··· Listed entries

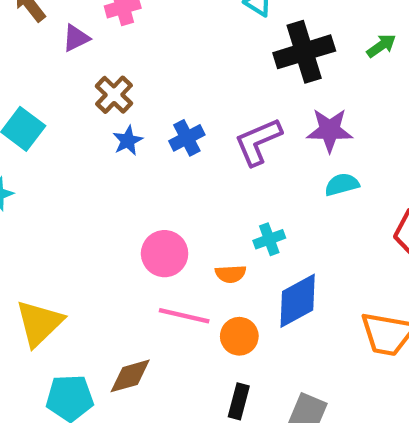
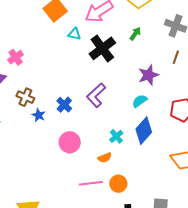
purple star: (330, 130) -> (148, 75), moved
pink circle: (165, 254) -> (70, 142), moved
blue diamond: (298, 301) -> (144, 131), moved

······
··· Listed entries

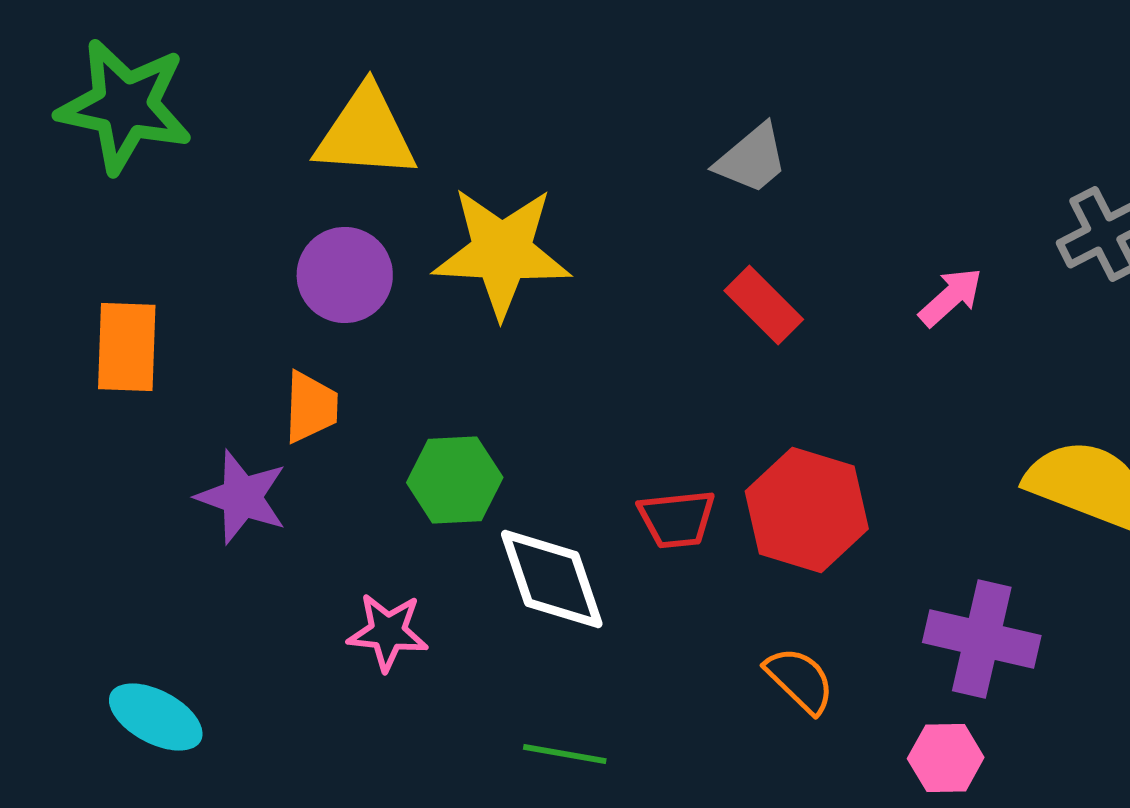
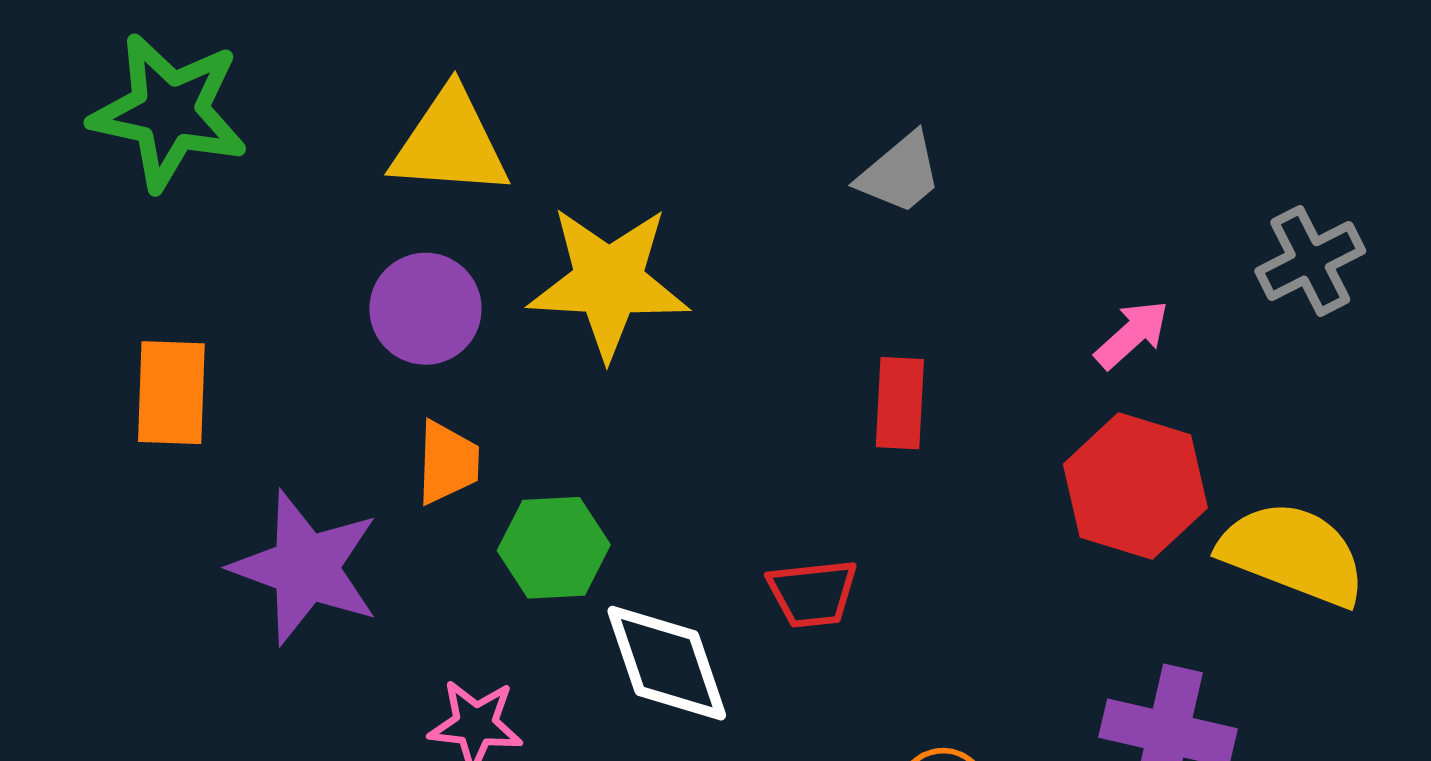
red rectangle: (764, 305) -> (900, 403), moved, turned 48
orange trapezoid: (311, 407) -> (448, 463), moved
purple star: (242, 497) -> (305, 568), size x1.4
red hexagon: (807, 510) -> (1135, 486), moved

······

■ Try it ■
Everything in the material above from the line that has "purple star: (330, 130) -> (148, 75), moved" through the line that has "blue diamond: (298, 301) -> (144, 131), moved" must be duplicated exactly, with no other lines given.

■ Solution to this task ■
purple star: (330, 130) -> (148, 75), moved
pink circle: (165, 254) -> (70, 142), moved
blue diamond: (298, 301) -> (144, 131), moved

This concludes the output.